# [Task data]
- Opening Delimiter -

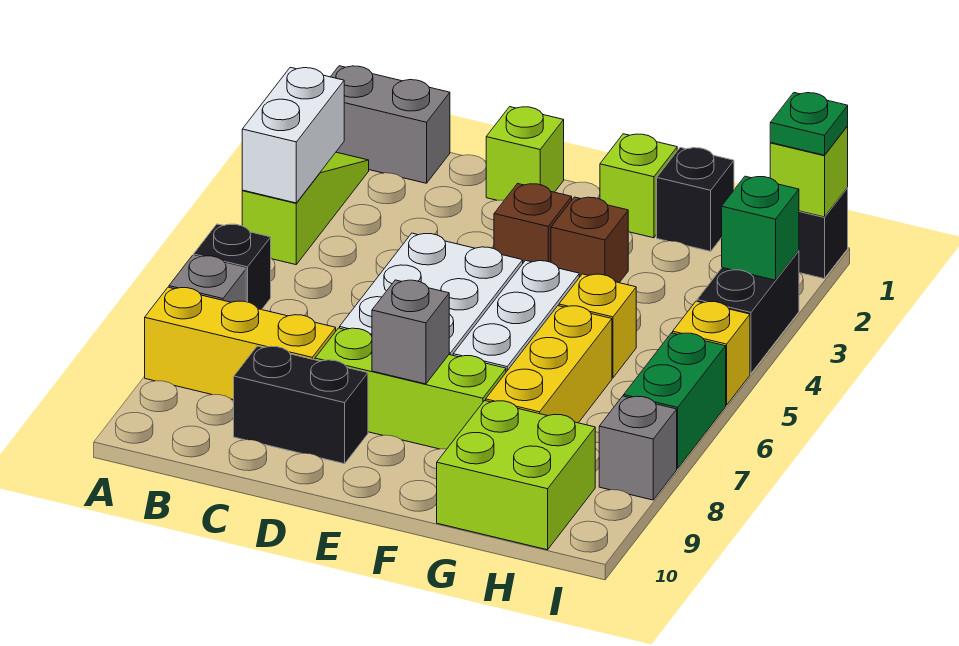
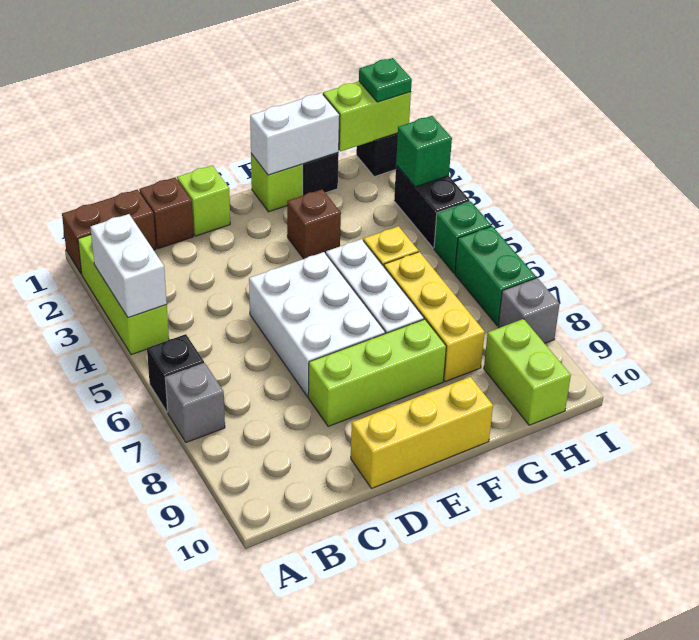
grey brick A1:B1 level 1 -> brown brick A1:B1 level 1
lime slope A2:A4 level 1 top 4 -> lime brick A2:A4 level 1
yellow brick A8:C8 level 1 -> yellow brick D10:F10 level 1
black brick C9:D9 level 1 -> none
brown brick E3 level 1 -> brown brick C1 level 1
grey brick E8 level 2 -> none
none -> white brick F1:G1 level 2
lime brick G9:H10 level 1 -> lime brick H9:H10 level 1
lime brick I1 level 2 -> lime brick H1:I1 level 2
yellow brick I5 level 1 -> green brick I5 level 1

- Closing Delimiter -

# [Task goal]
Print the records again exactly, without the pictures.

# [Exercise response]
grey brick A1:B1 level 1 -> brown brick A1:B1 level 1
lime slope A2:A4 level 1 top 4 -> lime brick A2:A4 level 1
yellow brick A8:C8 level 1 -> yellow brick D10:F10 level 1
black brick C9:D9 level 1 -> none
brown brick E3 level 1 -> brown brick C1 level 1
grey brick E8 level 2 -> none
none -> white brick F1:G1 level 2
lime brick G9:H10 level 1 -> lime brick H9:H10 level 1
lime brick I1 level 2 -> lime brick H1:I1 level 2
yellow brick I5 level 1 -> green brick I5 level 1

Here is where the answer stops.